• [WHAT THIS TASK INVOLVES] Print the listing below again from the line that contains "camera_right=80 camera_up=15" onward, keeping every line exact and leaving out the lines before it.
--- RECORDS FOR THIS EXERCISE ---
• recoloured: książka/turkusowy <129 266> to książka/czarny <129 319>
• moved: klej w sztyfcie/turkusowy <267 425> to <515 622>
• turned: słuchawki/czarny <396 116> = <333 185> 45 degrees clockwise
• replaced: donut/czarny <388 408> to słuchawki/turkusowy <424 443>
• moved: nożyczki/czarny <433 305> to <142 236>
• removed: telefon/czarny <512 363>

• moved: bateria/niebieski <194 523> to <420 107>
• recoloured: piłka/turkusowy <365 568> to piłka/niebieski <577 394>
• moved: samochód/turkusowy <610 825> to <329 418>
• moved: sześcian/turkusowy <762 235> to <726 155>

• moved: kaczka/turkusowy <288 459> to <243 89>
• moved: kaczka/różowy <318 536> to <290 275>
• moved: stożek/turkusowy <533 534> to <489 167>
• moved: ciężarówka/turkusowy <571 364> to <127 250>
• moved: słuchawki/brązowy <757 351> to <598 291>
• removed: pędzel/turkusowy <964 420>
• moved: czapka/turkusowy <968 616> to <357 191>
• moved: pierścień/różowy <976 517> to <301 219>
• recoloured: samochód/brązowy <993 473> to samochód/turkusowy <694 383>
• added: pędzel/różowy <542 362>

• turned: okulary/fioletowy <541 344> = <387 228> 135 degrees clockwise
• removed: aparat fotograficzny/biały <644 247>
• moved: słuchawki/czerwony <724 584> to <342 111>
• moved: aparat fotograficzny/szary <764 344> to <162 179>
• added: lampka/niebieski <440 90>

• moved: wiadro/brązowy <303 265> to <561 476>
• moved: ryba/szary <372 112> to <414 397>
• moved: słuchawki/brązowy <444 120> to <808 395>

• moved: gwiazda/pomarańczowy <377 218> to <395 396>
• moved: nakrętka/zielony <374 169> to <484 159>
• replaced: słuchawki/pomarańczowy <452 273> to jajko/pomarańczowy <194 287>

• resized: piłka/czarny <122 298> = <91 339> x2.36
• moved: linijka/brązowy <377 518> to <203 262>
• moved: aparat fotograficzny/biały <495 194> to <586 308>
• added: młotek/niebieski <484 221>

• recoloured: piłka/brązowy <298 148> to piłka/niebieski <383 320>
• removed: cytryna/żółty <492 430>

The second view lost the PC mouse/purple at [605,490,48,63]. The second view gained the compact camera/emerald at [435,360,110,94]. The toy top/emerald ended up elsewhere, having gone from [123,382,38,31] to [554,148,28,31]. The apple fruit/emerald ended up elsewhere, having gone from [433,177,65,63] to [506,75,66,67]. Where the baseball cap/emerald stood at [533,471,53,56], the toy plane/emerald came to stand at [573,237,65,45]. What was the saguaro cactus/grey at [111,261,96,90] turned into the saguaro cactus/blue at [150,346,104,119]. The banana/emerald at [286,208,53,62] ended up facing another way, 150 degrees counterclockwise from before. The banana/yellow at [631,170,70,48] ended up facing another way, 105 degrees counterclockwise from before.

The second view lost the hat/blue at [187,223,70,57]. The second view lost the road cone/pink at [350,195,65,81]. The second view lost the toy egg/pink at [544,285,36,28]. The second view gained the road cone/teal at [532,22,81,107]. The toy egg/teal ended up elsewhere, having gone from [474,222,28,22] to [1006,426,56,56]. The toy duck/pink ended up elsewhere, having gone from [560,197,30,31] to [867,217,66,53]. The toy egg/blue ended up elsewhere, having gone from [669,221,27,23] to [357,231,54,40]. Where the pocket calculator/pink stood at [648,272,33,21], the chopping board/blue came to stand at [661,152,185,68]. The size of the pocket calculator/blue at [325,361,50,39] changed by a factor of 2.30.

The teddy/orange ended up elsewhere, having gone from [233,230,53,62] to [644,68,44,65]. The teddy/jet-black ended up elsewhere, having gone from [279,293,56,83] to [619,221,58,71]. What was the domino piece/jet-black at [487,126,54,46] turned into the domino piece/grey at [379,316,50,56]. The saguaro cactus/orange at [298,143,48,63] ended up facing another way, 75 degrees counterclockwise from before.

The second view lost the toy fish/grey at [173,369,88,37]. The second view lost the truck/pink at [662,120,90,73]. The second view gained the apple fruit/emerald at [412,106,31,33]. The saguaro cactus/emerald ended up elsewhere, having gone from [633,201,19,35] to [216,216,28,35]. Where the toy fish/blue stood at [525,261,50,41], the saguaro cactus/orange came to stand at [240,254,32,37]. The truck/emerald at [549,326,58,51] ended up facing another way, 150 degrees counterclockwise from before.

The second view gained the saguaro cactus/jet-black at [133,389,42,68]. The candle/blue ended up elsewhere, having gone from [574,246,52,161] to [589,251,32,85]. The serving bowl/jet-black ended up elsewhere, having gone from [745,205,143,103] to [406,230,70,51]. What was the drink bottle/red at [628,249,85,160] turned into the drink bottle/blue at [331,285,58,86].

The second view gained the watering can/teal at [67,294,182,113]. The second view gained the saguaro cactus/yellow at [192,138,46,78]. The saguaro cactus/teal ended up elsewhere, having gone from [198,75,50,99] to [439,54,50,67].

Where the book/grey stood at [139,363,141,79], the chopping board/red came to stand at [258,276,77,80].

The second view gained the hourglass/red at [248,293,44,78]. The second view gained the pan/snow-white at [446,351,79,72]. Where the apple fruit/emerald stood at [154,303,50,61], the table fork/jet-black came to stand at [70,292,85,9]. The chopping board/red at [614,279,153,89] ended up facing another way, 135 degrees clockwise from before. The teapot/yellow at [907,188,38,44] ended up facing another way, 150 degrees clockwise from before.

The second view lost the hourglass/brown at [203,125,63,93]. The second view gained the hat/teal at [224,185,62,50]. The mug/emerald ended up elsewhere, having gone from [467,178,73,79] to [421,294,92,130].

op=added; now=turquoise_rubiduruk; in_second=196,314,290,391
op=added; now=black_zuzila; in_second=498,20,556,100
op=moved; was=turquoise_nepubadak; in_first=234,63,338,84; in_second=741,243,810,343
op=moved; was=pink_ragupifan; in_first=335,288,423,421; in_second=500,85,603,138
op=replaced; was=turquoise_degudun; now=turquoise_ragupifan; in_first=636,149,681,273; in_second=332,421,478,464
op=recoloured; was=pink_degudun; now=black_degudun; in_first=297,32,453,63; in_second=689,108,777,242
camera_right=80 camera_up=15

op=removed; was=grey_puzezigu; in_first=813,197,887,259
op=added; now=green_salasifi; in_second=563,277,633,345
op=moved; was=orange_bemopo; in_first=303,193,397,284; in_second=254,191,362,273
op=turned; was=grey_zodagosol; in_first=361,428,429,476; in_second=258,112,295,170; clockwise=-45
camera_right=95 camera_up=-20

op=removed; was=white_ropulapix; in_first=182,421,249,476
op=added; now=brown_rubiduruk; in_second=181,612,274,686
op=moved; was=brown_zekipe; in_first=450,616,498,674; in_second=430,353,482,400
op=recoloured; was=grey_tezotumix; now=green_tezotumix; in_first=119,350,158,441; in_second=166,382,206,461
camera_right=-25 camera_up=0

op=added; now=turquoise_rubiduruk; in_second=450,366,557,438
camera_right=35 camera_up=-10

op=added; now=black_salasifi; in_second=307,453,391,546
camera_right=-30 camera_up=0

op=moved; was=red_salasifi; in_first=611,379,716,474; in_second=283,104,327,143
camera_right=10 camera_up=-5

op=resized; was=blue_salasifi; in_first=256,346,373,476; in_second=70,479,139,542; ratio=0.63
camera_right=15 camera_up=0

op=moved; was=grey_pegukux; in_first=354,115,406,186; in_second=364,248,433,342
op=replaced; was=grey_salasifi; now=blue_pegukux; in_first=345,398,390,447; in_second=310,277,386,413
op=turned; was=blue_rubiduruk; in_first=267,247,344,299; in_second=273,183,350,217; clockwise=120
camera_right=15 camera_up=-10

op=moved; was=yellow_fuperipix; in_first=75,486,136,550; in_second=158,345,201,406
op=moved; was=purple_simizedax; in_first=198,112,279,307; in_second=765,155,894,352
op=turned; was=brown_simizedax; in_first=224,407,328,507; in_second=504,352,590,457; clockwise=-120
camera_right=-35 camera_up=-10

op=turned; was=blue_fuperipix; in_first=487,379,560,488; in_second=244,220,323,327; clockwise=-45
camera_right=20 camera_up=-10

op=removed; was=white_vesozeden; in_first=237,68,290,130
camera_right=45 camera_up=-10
---
• [OUTPUT FOR THIS EXERCISE]
camera_right=80 camera_up=15

op=removed; was=grey_puzezigu; in_first=813,197,887,259
op=added; now=green_salasifi; in_second=563,277,633,345
op=moved; was=orange_bemopo; in_first=303,193,397,284; in_second=254,191,362,273
op=turned; was=grey_zodagosol; in_first=361,428,429,476; in_second=258,112,295,170; clockwise=-45
camera_right=95 camera_up=-20

op=removed; was=white_ropulapix; in_first=182,421,249,476
op=added; now=brown_rubiduruk; in_second=181,612,274,686
op=moved; was=brown_zekipe; in_first=450,616,498,674; in_second=430,353,482,400
op=recoloured; was=grey_tezotumix; now=green_tezotumix; in_first=119,350,158,441; in_second=166,382,206,461
camera_right=-25 camera_up=0

op=added; now=turquoise_rubiduruk; in_second=450,366,557,438
camera_right=35 camera_up=-10

op=added; now=black_salasifi; in_second=307,453,391,546
camera_right=-30 camera_up=0

op=moved; was=red_salasifi; in_first=611,379,716,474; in_second=283,104,327,143
camera_right=10 camera_up=-5

op=resized; was=blue_salasifi; in_first=256,346,373,476; in_second=70,479,139,542; ratio=0.63
camera_right=15 camera_up=0

op=moved; was=grey_pegukux; in_first=354,115,406,186; in_second=364,248,433,342
op=replaced; was=grey_salasifi; now=blue_pegukux; in_first=345,398,390,447; in_second=310,277,386,413
op=turned; was=blue_rubiduruk; in_first=267,247,344,299; in_second=273,183,350,217; clockwise=120
camera_right=15 camera_up=-10

op=moved; was=yellow_fuperipix; in_first=75,486,136,550; in_second=158,345,201,406
op=moved; was=purple_simizedax; in_first=198,112,279,307; in_second=765,155,894,352
op=turned; was=brown_simizedax; in_first=224,407,328,507; in_second=504,352,590,457; clockwise=-120
camera_right=-35 camera_up=-10

op=turned; was=blue_fuperipix; in_first=487,379,560,488; in_second=244,220,323,327; clockwise=-45
camera_right=20 camera_up=-10

op=removed; was=white_vesozeden; in_first=237,68,290,130
camera_right=45 camera_up=-10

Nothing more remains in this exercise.